→ **WHAT IS ASKED**
Select and copy every line of the listing below that contains the string "instrumentName". Letter case must match.
--- START OF INPUT FOR THIS TASK ---
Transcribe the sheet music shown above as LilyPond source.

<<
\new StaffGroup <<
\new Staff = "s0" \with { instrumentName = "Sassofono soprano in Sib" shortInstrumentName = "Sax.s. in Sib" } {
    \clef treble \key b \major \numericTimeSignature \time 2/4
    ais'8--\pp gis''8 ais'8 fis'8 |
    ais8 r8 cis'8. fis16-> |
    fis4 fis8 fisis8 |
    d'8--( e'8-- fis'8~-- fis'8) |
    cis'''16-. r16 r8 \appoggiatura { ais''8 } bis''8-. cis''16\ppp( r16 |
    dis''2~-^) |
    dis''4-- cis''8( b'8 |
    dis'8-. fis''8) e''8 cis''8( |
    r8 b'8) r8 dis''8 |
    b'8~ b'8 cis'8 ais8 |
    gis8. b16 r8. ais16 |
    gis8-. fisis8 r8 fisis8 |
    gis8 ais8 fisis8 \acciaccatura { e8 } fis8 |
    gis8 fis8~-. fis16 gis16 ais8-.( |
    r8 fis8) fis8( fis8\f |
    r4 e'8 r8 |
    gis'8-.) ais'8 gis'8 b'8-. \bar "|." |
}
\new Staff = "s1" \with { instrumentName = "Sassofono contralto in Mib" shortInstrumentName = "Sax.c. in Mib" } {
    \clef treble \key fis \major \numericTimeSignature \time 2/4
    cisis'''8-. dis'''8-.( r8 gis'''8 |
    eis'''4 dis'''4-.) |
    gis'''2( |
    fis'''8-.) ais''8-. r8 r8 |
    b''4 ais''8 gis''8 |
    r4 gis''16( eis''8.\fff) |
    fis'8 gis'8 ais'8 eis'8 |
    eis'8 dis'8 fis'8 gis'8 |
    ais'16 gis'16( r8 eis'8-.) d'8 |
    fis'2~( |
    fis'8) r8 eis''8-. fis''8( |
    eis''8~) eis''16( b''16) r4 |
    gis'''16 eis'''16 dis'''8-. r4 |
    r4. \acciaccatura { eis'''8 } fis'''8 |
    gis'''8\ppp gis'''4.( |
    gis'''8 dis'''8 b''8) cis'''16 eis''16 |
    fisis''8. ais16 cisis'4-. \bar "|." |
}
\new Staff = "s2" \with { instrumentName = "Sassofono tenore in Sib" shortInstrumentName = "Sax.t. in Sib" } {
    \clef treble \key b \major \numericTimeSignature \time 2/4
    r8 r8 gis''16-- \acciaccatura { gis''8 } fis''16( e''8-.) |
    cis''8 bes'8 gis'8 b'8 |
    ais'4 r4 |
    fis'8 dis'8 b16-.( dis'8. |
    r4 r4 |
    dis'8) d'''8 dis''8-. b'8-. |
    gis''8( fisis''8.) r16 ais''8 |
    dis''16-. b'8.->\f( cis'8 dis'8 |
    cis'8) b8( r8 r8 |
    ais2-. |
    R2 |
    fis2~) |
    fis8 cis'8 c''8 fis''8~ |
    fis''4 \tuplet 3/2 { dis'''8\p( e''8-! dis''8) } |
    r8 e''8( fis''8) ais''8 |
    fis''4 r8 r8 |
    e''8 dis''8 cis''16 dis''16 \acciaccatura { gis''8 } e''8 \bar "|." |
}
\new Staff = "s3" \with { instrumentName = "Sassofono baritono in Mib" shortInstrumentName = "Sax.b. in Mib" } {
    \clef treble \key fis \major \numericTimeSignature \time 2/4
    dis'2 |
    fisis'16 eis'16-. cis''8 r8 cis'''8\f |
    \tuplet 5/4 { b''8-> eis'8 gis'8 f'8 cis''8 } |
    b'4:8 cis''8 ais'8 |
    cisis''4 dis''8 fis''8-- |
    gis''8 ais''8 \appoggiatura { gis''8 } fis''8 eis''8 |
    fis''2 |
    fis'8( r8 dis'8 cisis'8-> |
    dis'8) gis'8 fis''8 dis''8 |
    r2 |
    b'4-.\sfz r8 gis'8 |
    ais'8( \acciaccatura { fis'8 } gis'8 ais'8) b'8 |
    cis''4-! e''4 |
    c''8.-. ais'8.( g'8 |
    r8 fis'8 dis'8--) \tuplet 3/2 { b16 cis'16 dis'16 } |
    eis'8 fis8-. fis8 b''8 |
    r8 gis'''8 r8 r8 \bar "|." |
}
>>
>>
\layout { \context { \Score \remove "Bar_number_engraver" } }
--- END OF INPUT FOR THIS TASK ---
→ **SOLUTION TO THE EXERCISE**
\new Staff = "s0" \with { instrumentName = "Sassofono soprano in Sib" shortInstrumentName = "Sax.s. in Sib" } {
\new Staff = "s1" \with { instrumentName = "Sassofono contralto in Mib" shortInstrumentName = "Sax.c. in Mib" } {
\new Staff = "s2" \with { instrumentName = "Sassofono tenore in Sib" shortInstrumentName = "Sax.t. in Sib" } {
\new Staff = "s3" \with { instrumentName = "Sassofono baritono in Mib" shortInstrumentName = "Sax.b. in Mib" } {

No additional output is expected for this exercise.